Recorded data:
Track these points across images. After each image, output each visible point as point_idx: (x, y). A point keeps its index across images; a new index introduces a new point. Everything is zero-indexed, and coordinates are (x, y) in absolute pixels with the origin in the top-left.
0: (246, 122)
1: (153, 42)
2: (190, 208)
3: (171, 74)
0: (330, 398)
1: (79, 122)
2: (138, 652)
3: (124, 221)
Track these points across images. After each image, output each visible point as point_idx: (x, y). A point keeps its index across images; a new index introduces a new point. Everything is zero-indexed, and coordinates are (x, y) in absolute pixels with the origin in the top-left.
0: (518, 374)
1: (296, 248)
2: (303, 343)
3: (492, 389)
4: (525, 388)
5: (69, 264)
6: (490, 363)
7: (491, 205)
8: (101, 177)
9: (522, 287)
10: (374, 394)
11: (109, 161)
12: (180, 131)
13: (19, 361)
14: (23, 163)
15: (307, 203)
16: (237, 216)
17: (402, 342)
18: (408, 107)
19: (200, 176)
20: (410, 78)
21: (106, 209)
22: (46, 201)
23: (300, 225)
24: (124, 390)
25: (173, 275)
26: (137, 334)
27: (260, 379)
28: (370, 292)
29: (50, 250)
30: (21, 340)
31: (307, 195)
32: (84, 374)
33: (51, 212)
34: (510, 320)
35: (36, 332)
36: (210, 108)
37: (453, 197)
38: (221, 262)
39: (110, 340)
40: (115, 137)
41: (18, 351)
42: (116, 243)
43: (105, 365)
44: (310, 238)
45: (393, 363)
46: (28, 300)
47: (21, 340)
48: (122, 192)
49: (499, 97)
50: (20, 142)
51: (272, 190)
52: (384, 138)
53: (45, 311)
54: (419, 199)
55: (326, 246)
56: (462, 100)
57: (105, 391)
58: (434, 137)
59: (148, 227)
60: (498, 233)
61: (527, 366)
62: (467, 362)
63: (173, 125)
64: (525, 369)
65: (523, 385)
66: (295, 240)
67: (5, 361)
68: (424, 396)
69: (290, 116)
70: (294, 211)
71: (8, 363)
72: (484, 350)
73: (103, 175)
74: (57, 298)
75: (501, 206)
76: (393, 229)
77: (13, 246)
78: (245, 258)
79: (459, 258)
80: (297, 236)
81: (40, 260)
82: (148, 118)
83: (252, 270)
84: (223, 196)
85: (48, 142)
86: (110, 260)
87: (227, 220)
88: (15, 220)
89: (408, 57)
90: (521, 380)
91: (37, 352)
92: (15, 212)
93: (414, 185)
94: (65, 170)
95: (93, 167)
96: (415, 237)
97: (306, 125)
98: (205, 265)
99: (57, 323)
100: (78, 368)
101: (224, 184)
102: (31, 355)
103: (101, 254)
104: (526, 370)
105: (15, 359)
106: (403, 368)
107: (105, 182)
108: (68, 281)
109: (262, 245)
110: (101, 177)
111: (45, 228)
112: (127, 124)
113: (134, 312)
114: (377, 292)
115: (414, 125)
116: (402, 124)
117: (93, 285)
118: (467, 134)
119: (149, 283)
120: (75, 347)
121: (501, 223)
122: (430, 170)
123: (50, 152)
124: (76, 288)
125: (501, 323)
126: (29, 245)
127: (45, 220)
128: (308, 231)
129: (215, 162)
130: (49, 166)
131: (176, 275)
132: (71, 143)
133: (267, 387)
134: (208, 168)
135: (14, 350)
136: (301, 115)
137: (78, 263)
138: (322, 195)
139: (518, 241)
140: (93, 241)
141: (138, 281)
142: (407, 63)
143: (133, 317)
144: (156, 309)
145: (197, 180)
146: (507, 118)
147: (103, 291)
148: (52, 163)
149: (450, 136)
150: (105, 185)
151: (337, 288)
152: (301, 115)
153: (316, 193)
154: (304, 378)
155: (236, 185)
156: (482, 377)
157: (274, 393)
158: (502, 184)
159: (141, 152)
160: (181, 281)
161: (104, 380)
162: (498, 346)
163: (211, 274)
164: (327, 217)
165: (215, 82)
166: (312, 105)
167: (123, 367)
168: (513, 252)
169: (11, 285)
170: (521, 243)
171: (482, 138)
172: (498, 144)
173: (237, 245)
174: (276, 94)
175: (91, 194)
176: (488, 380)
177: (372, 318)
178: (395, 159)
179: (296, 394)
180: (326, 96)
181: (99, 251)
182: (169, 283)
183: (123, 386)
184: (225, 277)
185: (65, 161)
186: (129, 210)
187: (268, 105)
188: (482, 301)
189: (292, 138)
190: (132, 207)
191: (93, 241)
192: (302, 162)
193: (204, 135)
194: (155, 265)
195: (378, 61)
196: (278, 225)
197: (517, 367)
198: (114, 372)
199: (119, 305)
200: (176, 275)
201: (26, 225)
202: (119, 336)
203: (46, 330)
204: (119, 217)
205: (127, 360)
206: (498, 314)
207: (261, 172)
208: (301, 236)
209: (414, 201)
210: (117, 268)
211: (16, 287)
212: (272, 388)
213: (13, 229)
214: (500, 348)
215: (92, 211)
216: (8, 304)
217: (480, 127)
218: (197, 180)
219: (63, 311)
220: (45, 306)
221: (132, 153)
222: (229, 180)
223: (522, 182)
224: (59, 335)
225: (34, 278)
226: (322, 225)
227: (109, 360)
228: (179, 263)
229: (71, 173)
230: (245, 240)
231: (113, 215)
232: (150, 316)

_WHAT TO WORK ON_
Convert the rows, beginning with the first line and stopping after the line that contains "3: (124, 221)", into a Markdown table with two columns, Num and Line. Number each line in Num and skip any blank lines.

_RESULT OF THE EXERCISE_
| Num | Line |
|---|---|
| 1 | Track these points across images. After each image, output each visible point as point_idx: (x, y). A point keeps its index across images; a new index introduces a new point. Everything is zero-indexed, and coordinates are (x, y) in absolute pixels with the origin in the top-left. |
| 2 | 0: (246, 122) |
| 3 | 1: (153, 42) |
| 4 | 2: (190, 208) |
| 5 | 3: (171, 74) |
| 6 | 0: (330, 398) |
| 7 | 1: (79, 122) |
| 8 | 2: (138, 652) |
| 9 | 3: (124, 221) |